Scene edit records
* * * * * * * * *
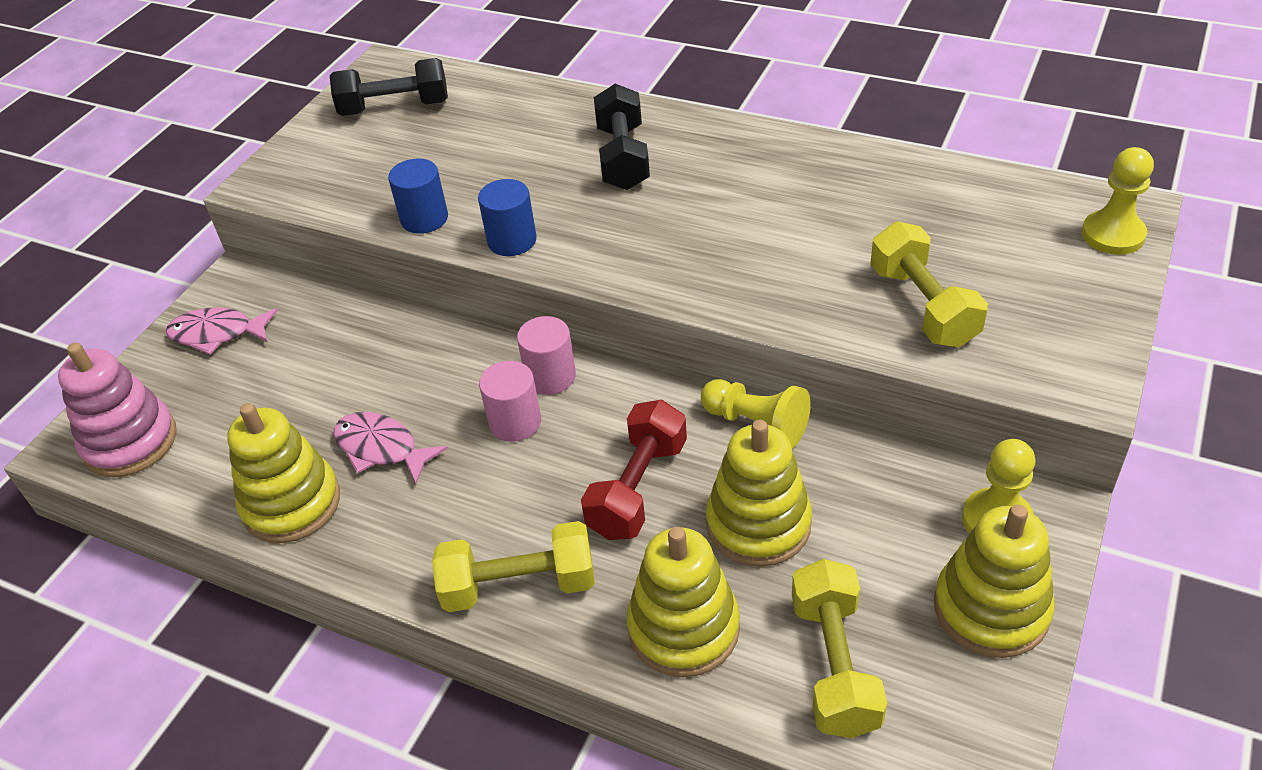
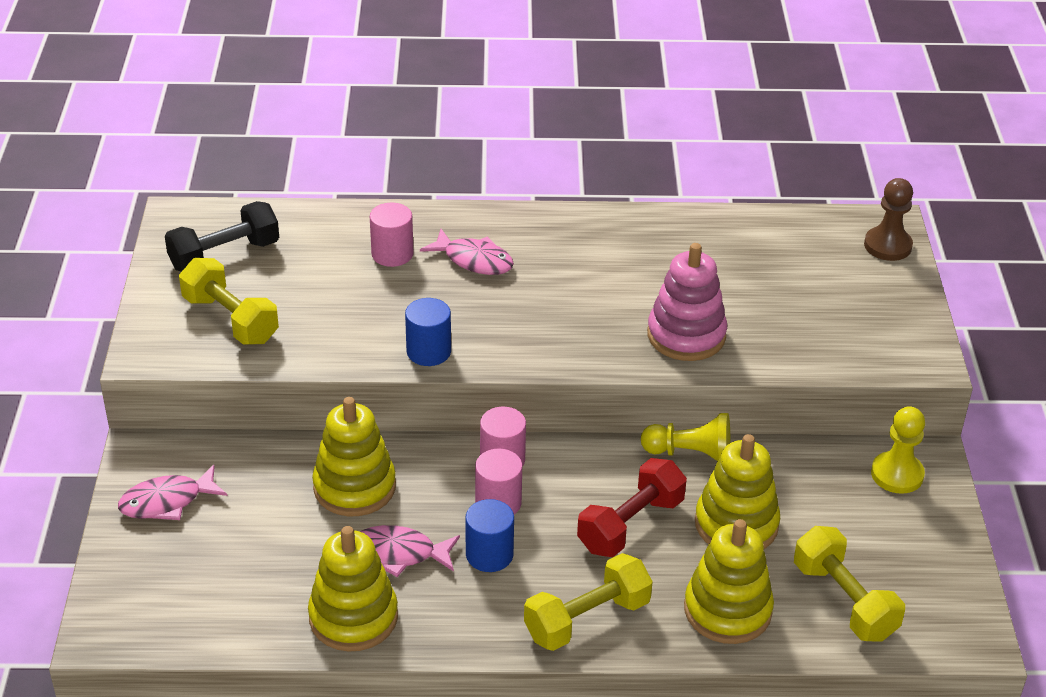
camera: 30 degrees left, 5 degrees down
(130, 442) = (160, 612): pink stacking toy -> pink stacking toy (686, 335)
(424, 219) = (335, 350): blue cylinder -> blue cylinder (489, 554)
(547, 136) = (392, 254): none -> pink cylinder
(623, 158) = (474, 260): black dumbbell -> pink fish
(638, 488) = (630, 525): red dumbbell -> red dumbbell turned 45 degrees clockwise
(922, 306) = (786, 330): yellow dumbbell -> yellow dumbbell (230, 319)
(991, 609) = (924, 534): yellow stacking toy -> yellow stacking toy (354, 487)
(1113, 235) = (887, 245): yellow pawn -> brown pawn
* * * * * * * * *
PROBLEM STATEMENT
Copy exactly. The range runs from the line containing "(991, 609) = (924, 534): yellow" through the last line of the data.

SOLUTION
(991, 609) = (924, 534): yellow stacking toy -> yellow stacking toy (354, 487)
(1113, 235) = (887, 245): yellow pawn -> brown pawn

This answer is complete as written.